#### PROBLEM TO WORK ON
Go line by line through the listing below and copy those that hold "stacking".
(Beginning of EXTRACTED INFORMATION)
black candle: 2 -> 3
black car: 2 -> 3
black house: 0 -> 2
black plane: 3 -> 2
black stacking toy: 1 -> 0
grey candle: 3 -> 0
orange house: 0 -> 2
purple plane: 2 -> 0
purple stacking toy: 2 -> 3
(End of EXTRACTED INFORMATION)
(Beginning of EXTRACTED INFORMATION)
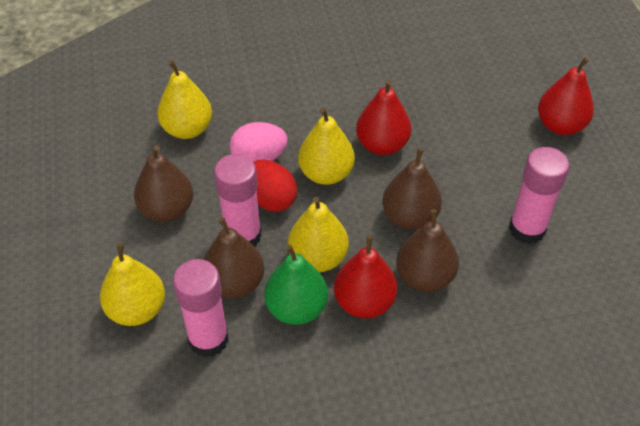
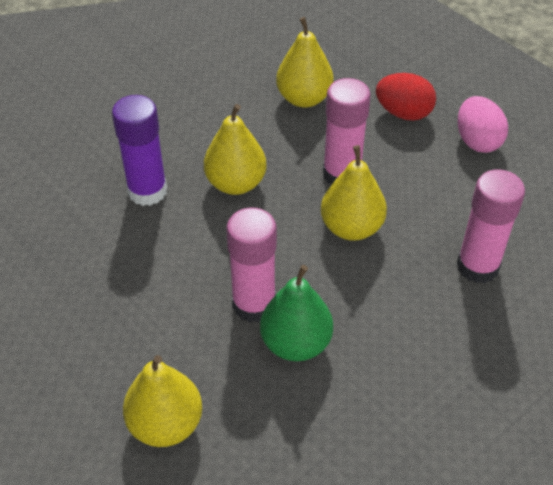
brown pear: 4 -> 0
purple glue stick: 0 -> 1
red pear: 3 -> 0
(End of EXTRACTED INFORMATION)
#### REPLY
black stacking toy: 1 -> 0
purple stacking toy: 2 -> 3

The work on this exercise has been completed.